→ EXERCISE DETAILS: Please rewrite the listing below, replacing every "white plastic drawer" with "white plastic bin" and leaving everything else unchanged. Omit the pictures from your version.

→ DATASET RECORDS:
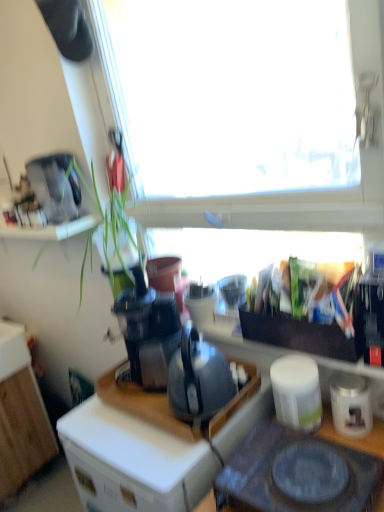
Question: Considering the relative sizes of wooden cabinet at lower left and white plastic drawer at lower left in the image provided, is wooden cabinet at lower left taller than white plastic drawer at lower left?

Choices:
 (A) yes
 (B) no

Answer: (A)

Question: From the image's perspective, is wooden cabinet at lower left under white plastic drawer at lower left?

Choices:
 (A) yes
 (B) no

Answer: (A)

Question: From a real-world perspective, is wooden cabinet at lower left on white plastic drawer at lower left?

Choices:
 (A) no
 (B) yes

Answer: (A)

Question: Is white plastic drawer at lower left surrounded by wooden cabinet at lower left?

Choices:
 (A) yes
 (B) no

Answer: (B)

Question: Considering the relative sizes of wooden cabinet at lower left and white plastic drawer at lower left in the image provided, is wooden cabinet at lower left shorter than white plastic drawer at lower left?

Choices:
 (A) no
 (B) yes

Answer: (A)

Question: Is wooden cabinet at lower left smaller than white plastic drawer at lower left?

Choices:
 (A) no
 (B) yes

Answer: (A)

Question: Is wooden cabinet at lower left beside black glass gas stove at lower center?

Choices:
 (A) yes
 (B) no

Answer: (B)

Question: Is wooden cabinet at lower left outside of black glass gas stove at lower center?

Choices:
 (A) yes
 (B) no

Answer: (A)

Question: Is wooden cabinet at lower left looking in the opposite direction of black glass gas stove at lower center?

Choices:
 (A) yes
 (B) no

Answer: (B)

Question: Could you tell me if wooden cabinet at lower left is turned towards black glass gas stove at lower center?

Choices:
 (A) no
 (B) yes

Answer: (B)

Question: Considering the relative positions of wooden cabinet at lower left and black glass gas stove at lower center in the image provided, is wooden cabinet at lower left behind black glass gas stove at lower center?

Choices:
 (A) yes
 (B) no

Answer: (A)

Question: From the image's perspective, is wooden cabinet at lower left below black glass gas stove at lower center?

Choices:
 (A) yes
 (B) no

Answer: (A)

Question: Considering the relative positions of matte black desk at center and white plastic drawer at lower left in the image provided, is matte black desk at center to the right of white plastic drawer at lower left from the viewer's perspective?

→ RESULT FOR THIS EXERCISE:
Question: Considering the relative sizes of wooden cabinet at lower left and white plastic bin at lower left in the image provided, is wooden cabinet at lower left taller than white plastic bin at lower left?

Choices:
 (A) yes
 (B) no

Answer: (A)

Question: From the image's perspective, is wooden cabinet at lower left under white plastic bin at lower left?

Choices:
 (A) yes
 (B) no

Answer: (A)

Question: From a real-world perspective, is wooden cabinet at lower left on white plastic bin at lower left?

Choices:
 (A) no
 (B) yes

Answer: (A)

Question: Is white plastic bin at lower left surrounded by wooden cabinet at lower left?

Choices:
 (A) yes
 (B) no

Answer: (B)

Question: Considering the relative sizes of wooden cabinet at lower left and white plastic bin at lower left in the image provided, is wooden cabinet at lower left shorter than white plastic bin at lower left?

Choices:
 (A) no
 (B) yes

Answer: (A)

Question: Is wooden cabinet at lower left smaller than white plastic bin at lower left?

Choices:
 (A) no
 (B) yes

Answer: (A)

Question: Is wooden cabinet at lower left beside black glass gas stove at lower center?

Choices:
 (A) yes
 (B) no

Answer: (B)

Question: Is wooden cabinet at lower left outside of black glass gas stove at lower center?

Choices:
 (A) yes
 (B) no

Answer: (A)

Question: Is wooden cabinet at lower left looking in the opposite direction of black glass gas stove at lower center?

Choices:
 (A) yes
 (B) no

Answer: (B)

Question: Could you tell me if wooden cabinet at lower left is turned towards black glass gas stove at lower center?

Choices:
 (A) no
 (B) yes

Answer: (B)

Question: Considering the relative positions of wooden cabinet at lower left and black glass gas stove at lower center in the image provided, is wooden cabinet at lower left behind black glass gas stove at lower center?

Choices:
 (A) yes
 (B) no

Answer: (A)

Question: From the image's perspective, is wooden cabinet at lower left below black glass gas stove at lower center?

Choices:
 (A) yes
 (B) no

Answer: (A)

Question: Considering the relative positions of matte black desk at center and white plastic bin at lower left in the image provided, is matte black desk at center to the right of white plastic bin at lower left from the viewer's perspective?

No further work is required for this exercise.